* _PROBLEM TO SOLVE_
Down to the final line, return the records unchanged.
*****
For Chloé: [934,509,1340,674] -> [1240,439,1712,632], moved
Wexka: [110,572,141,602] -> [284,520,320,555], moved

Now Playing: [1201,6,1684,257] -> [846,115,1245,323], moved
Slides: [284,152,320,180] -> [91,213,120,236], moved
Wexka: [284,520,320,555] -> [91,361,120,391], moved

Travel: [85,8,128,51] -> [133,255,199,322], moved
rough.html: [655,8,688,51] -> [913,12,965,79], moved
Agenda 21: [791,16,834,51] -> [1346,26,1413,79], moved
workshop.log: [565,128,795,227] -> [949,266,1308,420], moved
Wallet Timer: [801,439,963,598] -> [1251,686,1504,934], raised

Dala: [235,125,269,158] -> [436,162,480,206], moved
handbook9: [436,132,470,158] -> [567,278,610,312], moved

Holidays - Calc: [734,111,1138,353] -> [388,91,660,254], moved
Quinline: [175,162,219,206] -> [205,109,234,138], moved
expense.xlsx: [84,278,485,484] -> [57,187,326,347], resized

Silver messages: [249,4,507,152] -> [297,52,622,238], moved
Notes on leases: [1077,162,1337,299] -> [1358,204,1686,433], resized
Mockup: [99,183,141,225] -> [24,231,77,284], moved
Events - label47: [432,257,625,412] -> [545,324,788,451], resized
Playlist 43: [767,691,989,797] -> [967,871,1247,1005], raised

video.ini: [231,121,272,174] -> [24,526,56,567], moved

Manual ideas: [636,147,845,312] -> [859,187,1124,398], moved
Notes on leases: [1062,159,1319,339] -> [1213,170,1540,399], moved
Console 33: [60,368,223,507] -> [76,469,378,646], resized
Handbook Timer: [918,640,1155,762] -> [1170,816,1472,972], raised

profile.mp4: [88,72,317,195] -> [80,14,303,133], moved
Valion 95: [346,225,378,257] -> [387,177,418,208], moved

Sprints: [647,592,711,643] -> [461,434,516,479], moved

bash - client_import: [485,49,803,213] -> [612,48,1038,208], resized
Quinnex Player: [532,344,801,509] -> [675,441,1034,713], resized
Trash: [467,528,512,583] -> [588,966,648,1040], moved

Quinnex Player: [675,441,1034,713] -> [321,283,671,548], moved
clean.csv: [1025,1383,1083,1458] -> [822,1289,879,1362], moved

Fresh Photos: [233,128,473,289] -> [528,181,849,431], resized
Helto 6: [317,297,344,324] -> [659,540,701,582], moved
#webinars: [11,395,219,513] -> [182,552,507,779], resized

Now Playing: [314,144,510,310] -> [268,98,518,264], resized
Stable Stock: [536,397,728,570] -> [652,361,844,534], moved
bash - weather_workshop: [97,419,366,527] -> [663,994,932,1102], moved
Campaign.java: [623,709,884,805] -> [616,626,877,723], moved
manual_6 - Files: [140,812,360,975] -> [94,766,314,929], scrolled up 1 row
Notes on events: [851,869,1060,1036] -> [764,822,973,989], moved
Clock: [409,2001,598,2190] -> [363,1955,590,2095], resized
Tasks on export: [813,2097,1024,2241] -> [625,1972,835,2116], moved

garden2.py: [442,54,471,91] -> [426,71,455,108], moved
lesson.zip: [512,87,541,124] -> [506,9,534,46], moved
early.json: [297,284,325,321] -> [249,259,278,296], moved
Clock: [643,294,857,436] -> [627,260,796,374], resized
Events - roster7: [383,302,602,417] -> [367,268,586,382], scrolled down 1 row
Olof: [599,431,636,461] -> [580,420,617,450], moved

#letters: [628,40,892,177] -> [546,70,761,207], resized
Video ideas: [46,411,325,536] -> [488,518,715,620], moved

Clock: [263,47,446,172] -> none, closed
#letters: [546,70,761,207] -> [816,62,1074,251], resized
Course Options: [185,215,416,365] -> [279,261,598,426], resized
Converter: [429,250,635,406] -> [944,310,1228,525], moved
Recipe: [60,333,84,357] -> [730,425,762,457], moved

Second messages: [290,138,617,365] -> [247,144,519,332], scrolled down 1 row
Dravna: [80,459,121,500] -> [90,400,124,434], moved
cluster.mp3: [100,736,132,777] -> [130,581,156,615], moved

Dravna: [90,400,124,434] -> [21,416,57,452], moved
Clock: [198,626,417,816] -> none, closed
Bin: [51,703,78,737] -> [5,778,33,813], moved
*****
* _RESPONSE TO THE EXERCISE_
For Chloé: [934,509,1340,674] -> [1240,439,1712,632], moved
Wexka: [110,572,141,602] -> [284,520,320,555], moved

Now Playing: [1201,6,1684,257] -> [846,115,1245,323], moved
Slides: [284,152,320,180] -> [91,213,120,236], moved
Wexka: [284,520,320,555] -> [91,361,120,391], moved

Travel: [85,8,128,51] -> [133,255,199,322], moved
rough.html: [655,8,688,51] -> [913,12,965,79], moved
Agenda 21: [791,16,834,51] -> [1346,26,1413,79], moved
workshop.log: [565,128,795,227] -> [949,266,1308,420], moved
Wallet Timer: [801,439,963,598] -> [1251,686,1504,934], raised

Dala: [235,125,269,158] -> [436,162,480,206], moved
handbook9: [436,132,470,158] -> [567,278,610,312], moved

Holidays - Calc: [734,111,1138,353] -> [388,91,660,254], moved
Quinline: [175,162,219,206] -> [205,109,234,138], moved
expense.xlsx: [84,278,485,484] -> [57,187,326,347], resized

Silver messages: [249,4,507,152] -> [297,52,622,238], moved
Notes on leases: [1077,162,1337,299] -> [1358,204,1686,433], resized
Mockup: [99,183,141,225] -> [24,231,77,284], moved
Events - label47: [432,257,625,412] -> [545,324,788,451], resized
Playlist 43: [767,691,989,797] -> [967,871,1247,1005], raised

video.ini: [231,121,272,174] -> [24,526,56,567], moved

Manual ideas: [636,147,845,312] -> [859,187,1124,398], moved
Notes on leases: [1062,159,1319,339] -> [1213,170,1540,399], moved
Console 33: [60,368,223,507] -> [76,469,378,646], resized
Handbook Timer: [918,640,1155,762] -> [1170,816,1472,972], raised

profile.mp4: [88,72,317,195] -> [80,14,303,133], moved
Valion 95: [346,225,378,257] -> [387,177,418,208], moved

Sprints: [647,592,711,643] -> [461,434,516,479], moved

bash - client_import: [485,49,803,213] -> [612,48,1038,208], resized
Quinnex Player: [532,344,801,509] -> [675,441,1034,713], resized
Trash: [467,528,512,583] -> [588,966,648,1040], moved

Quinnex Player: [675,441,1034,713] -> [321,283,671,548], moved
clean.csv: [1025,1383,1083,1458] -> [822,1289,879,1362], moved

Fresh Photos: [233,128,473,289] -> [528,181,849,431], resized
Helto 6: [317,297,344,324] -> [659,540,701,582], moved
#webinars: [11,395,219,513] -> [182,552,507,779], resized

Now Playing: [314,144,510,310] -> [268,98,518,264], resized
Stable Stock: [536,397,728,570] -> [652,361,844,534], moved
bash - weather_workshop: [97,419,366,527] -> [663,994,932,1102], moved
Campaign.java: [623,709,884,805] -> [616,626,877,723], moved
manual_6 - Files: [140,812,360,975] -> [94,766,314,929], scrolled up 1 row
Notes on events: [851,869,1060,1036] -> [764,822,973,989], moved
Clock: [409,2001,598,2190] -> [363,1955,590,2095], resized
Tasks on export: [813,2097,1024,2241] -> [625,1972,835,2116], moved

garden2.py: [442,54,471,91] -> [426,71,455,108], moved
lesson.zip: [512,87,541,124] -> [506,9,534,46], moved
early.json: [297,284,325,321] -> [249,259,278,296], moved
Clock: [643,294,857,436] -> [627,260,796,374], resized
Events - roster7: [383,302,602,417] -> [367,268,586,382], scrolled down 1 row
Olof: [599,431,636,461] -> [580,420,617,450], moved

#letters: [628,40,892,177] -> [546,70,761,207], resized
Video ideas: [46,411,325,536] -> [488,518,715,620], moved

Clock: [263,47,446,172] -> none, closed
#letters: [546,70,761,207] -> [816,62,1074,251], resized
Course Options: [185,215,416,365] -> [279,261,598,426], resized
Converter: [429,250,635,406] -> [944,310,1228,525], moved
Recipe: [60,333,84,357] -> [730,425,762,457], moved

Second messages: [290,138,617,365] -> [247,144,519,332], scrolled down 1 row
Dravna: [80,459,121,500] -> [90,400,124,434], moved
cluster.mp3: [100,736,132,777] -> [130,581,156,615], moved

Dravna: [90,400,124,434] -> [21,416,57,452], moved
Clock: [198,626,417,816] -> none, closed
Bin: [51,703,78,737] -> [5,778,33,813], moved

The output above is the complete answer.